## PROBLEM REQUIREMENTS
Render the listing below as a JSON list of strings, with one string per line and no blank lines. Leave the pictures out.

Saved data entries:

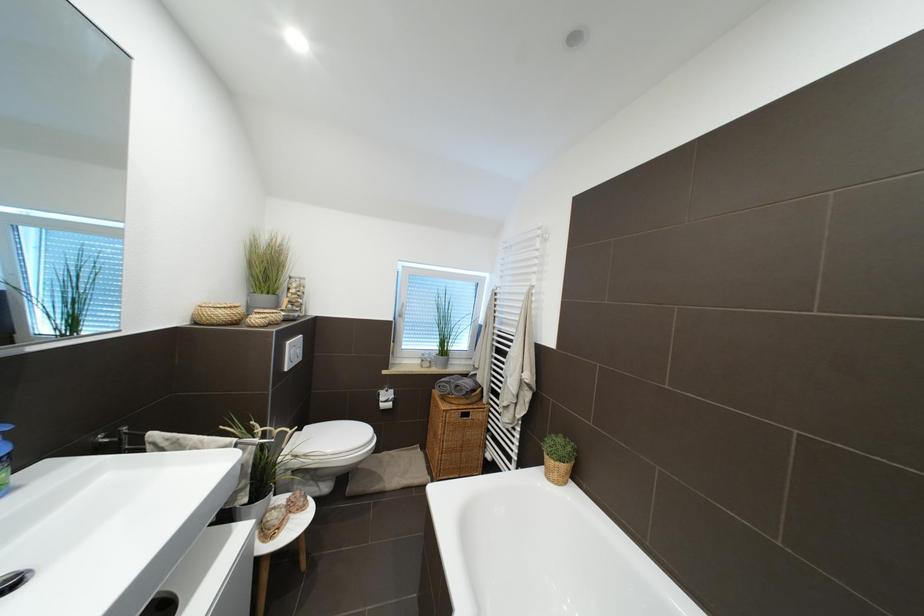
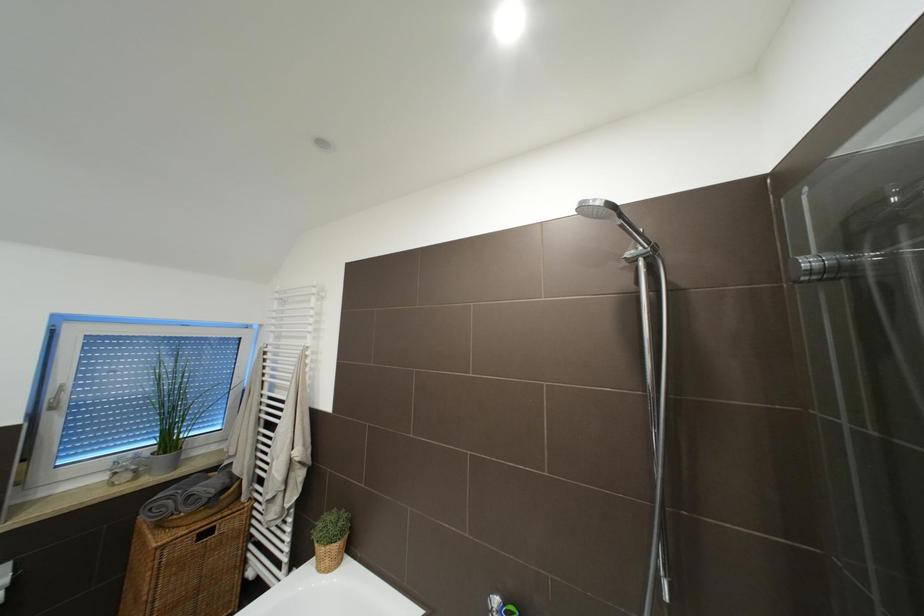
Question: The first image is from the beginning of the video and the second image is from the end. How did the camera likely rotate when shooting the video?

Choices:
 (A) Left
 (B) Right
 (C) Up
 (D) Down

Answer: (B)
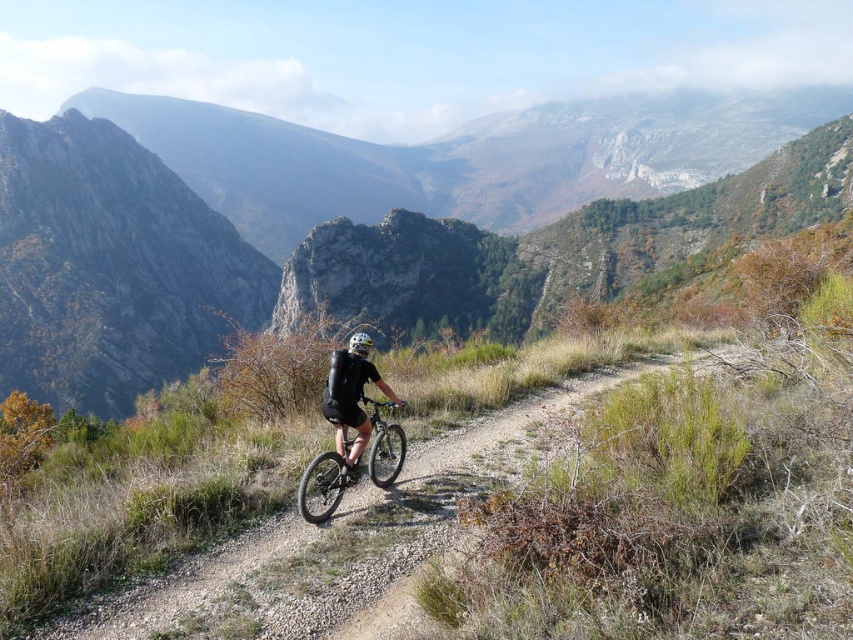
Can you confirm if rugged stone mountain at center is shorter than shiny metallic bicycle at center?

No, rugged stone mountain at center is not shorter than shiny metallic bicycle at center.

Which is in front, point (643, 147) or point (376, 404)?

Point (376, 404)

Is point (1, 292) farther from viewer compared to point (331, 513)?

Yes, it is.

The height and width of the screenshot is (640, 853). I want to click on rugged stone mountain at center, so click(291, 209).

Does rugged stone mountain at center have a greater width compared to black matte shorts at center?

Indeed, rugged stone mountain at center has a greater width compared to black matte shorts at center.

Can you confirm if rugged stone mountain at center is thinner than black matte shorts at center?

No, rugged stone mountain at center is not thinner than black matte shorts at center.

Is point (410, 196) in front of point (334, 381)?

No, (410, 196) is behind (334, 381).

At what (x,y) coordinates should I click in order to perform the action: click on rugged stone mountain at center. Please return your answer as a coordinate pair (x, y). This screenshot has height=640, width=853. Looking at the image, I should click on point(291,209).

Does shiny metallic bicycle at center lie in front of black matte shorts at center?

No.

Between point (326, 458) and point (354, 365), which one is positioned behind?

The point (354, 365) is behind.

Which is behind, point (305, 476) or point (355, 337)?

## SOLUTION TO THE PROBLEM
[
  "Question: The first image is from the beginning of the video and the second image is from the end. How did the camera likely rotate when shooting the video?",
  "Choices:",
  " (A) Left",
  " (B) Right",
  " (C) Up",
  " (D) Down",
  "Answer: (B)",
  "Can you confirm if rugged stone mountain at center is shorter than shiny metallic bicycle at center?",
  "No, rugged stone mountain at center is not shorter than shiny metallic bicycle at center.",
  "Which is in front, point (643, 147) or point (376, 404)?",
  "Point (376, 404)",
  "Is point (1, 292) farther from viewer compared to point (331, 513)?",
  "Yes, it is.",
  "The height and width of the screenshot is (640, 853). I want to click on rugged stone mountain at center, so click(291, 209).",
  "Does rugged stone mountain at center have a greater width compared to black matte shorts at center?",
  "Indeed, rugged stone mountain at center has a greater width compared to black matte shorts at center.",
  "Can you confirm if rugged stone mountain at center is thinner than black matte shorts at center?",
  "No, rugged stone mountain at center is not thinner than black matte shorts at center.",
  "Is point (410, 196) in front of point (334, 381)?",
  "No, (410, 196) is behind (334, 381).",
  "At what (x,y) coordinates should I click in order to perform the action: click on rugged stone mountain at center. Please return your answer as a coordinate pair (x, y). This screenshot has height=640, width=853. Looking at the image, I should click on point(291,209).",
  "Does shiny metallic bicycle at center lie in front of black matte shorts at center?",
  "No.",
  "Between point (326, 458) and point (354, 365), which one is positioned behind?",
  "The point (354, 365) is behind.",
  "Which is behind, point (305, 476) or point (355, 337)?"
]